▸ **WHAT THE EXERCISE ASKS**: Each line from the first entry to the line with "Delna Orders: [336,619,694,756]", both included, is to be returned unchanged, with any pictures dropped.

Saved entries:
[Start of Attachment]

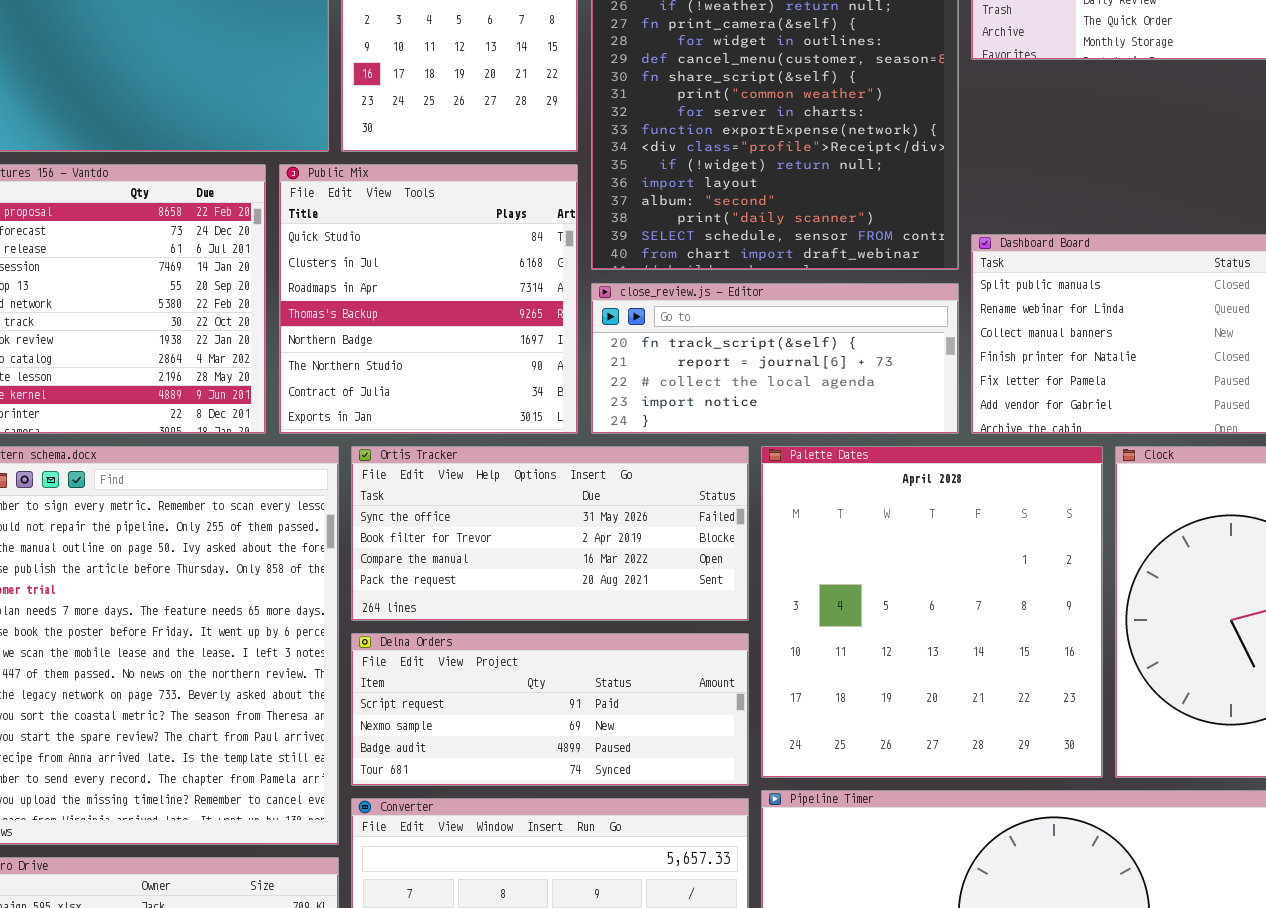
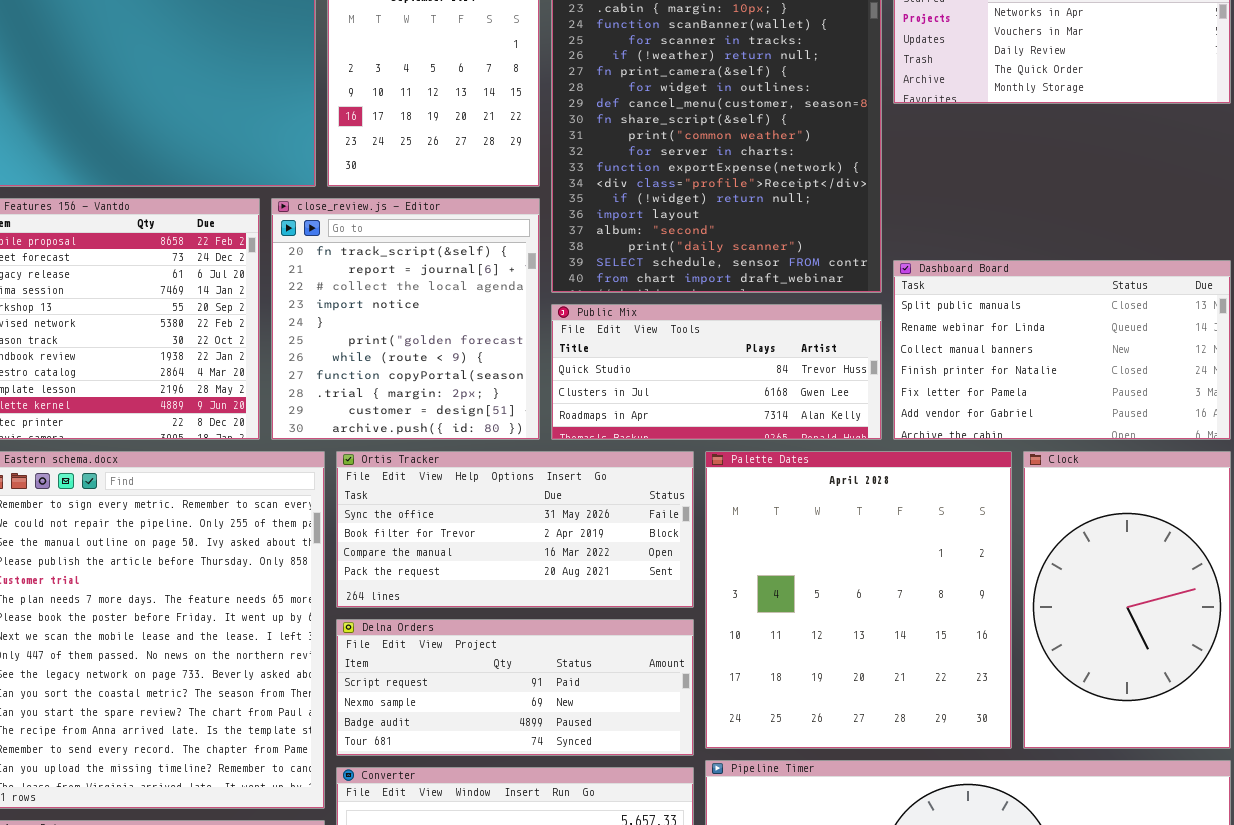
Public Mix: [279,164,578,434] -> [551,304,882,440], moved, resized
close_review.js - Editor: [591,283,959,434] -> [271,198,540,440], moved, resized

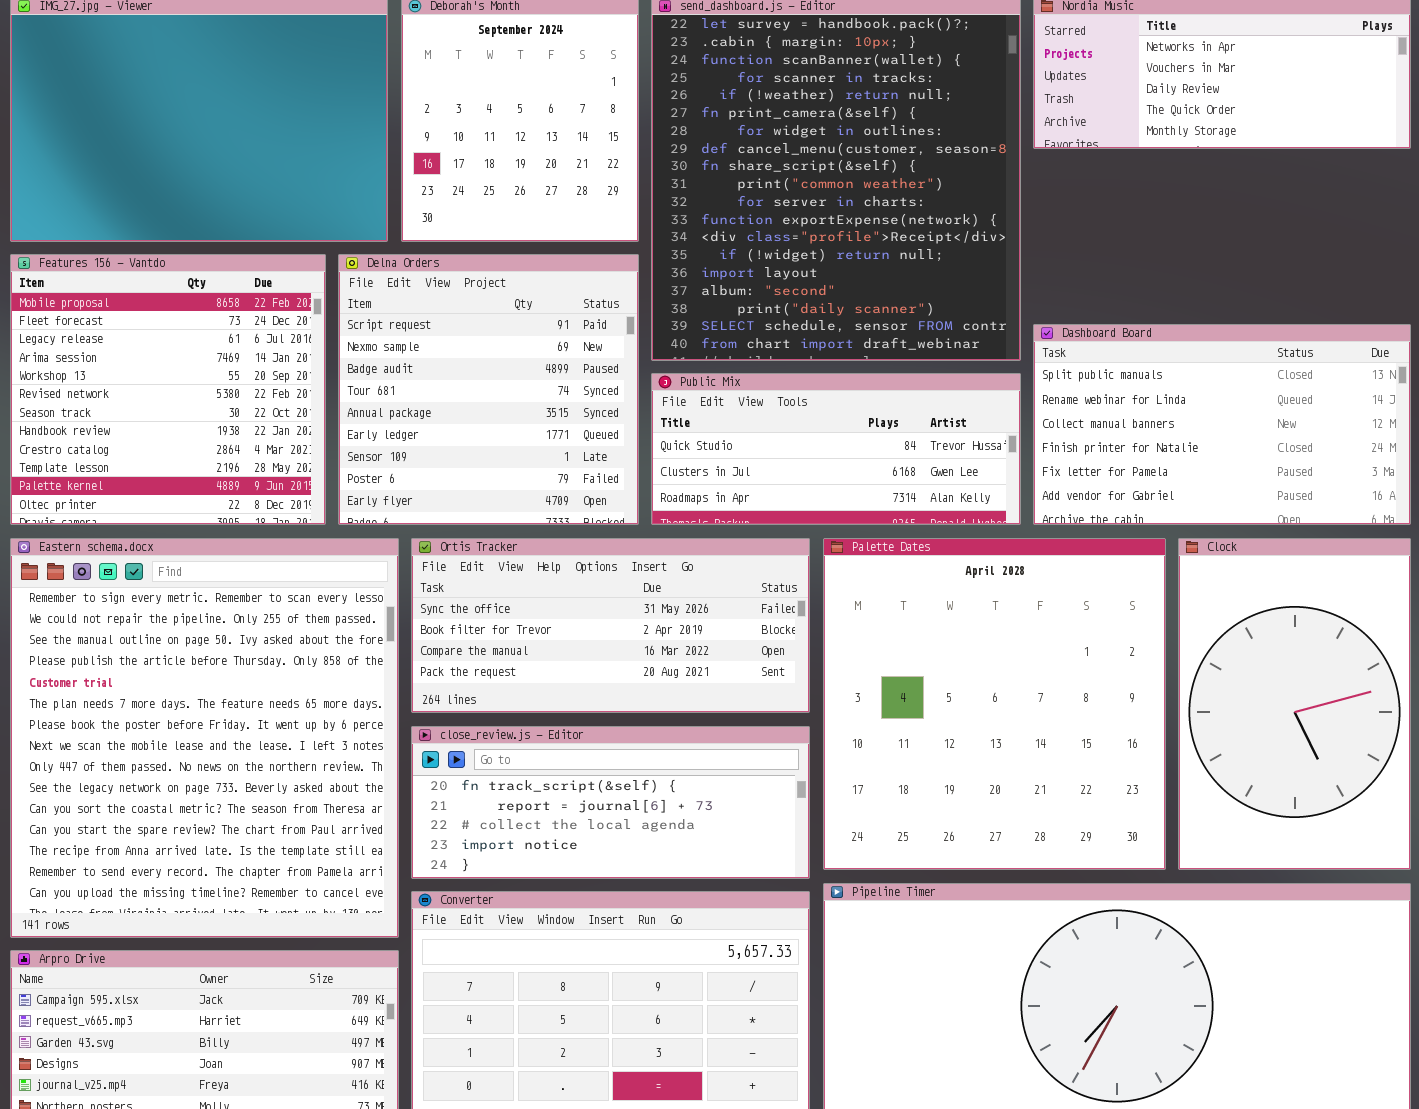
close_review.js - Editor: [271,198,540,440] -> [411,726,810,879], moved, resized
Delna Orders: [336,619,694,756] -> [338,254,639,525], moved, resized

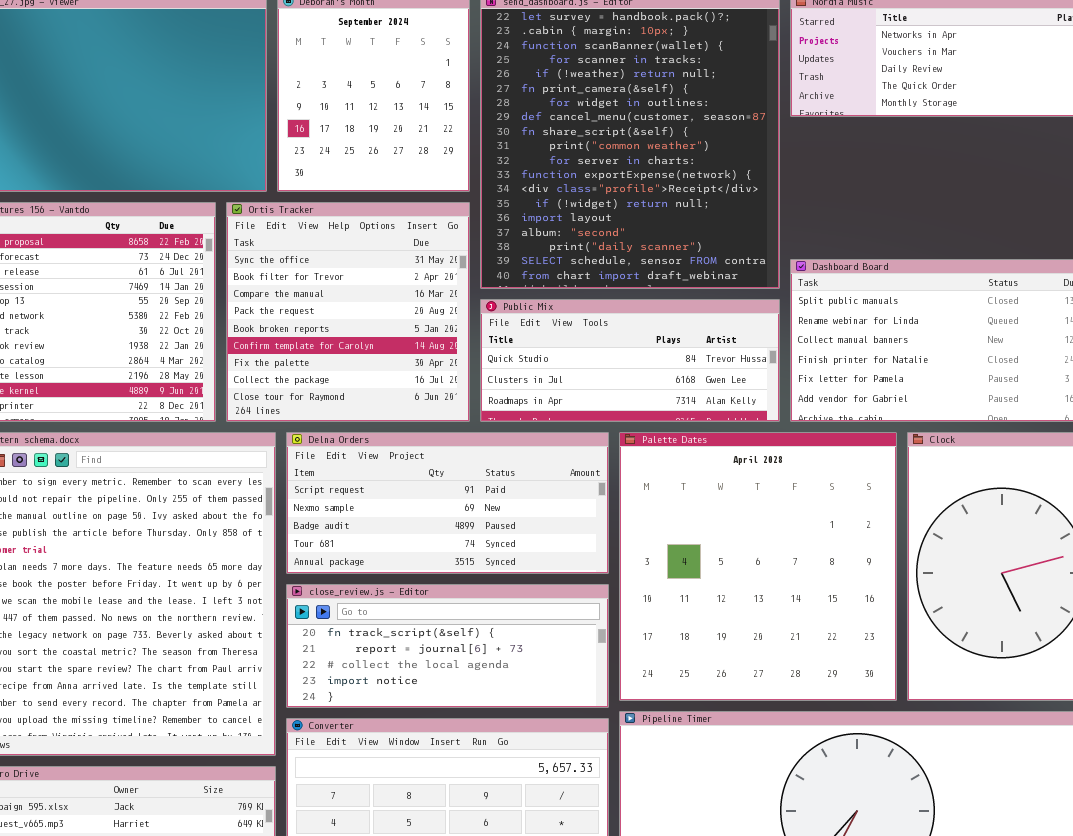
Delna Orders: [338,254,639,525] -> [286,432,609,574], moved, resized
Ortis Tracker: [411,538,810,713] -> [226,202,470,422], moved, resized

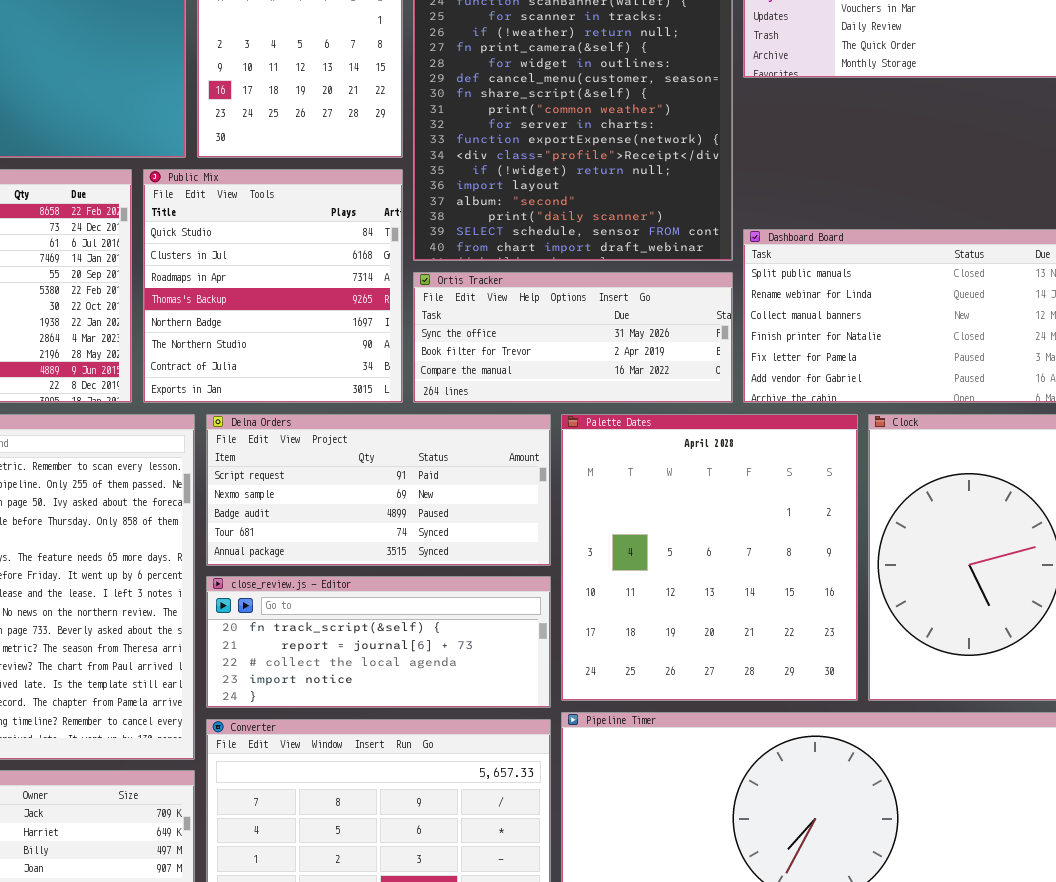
Ortis Tracker: [226,202,470,422] -> [413,272,733,403], moved, resized
Public Mix: [480,299,780,422] -> [143,169,403,403], moved, resized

[End of Attachment]

▸ **RESPONSE FOR THIS EXERCISE**:
Public Mix: [279,164,578,434] -> [551,304,882,440], moved, resized
close_review.js - Editor: [591,283,959,434] -> [271,198,540,440], moved, resized

close_review.js - Editor: [271,198,540,440] -> [411,726,810,879], moved, resized
Delna Orders: [336,619,694,756] -> [338,254,639,525], moved, resized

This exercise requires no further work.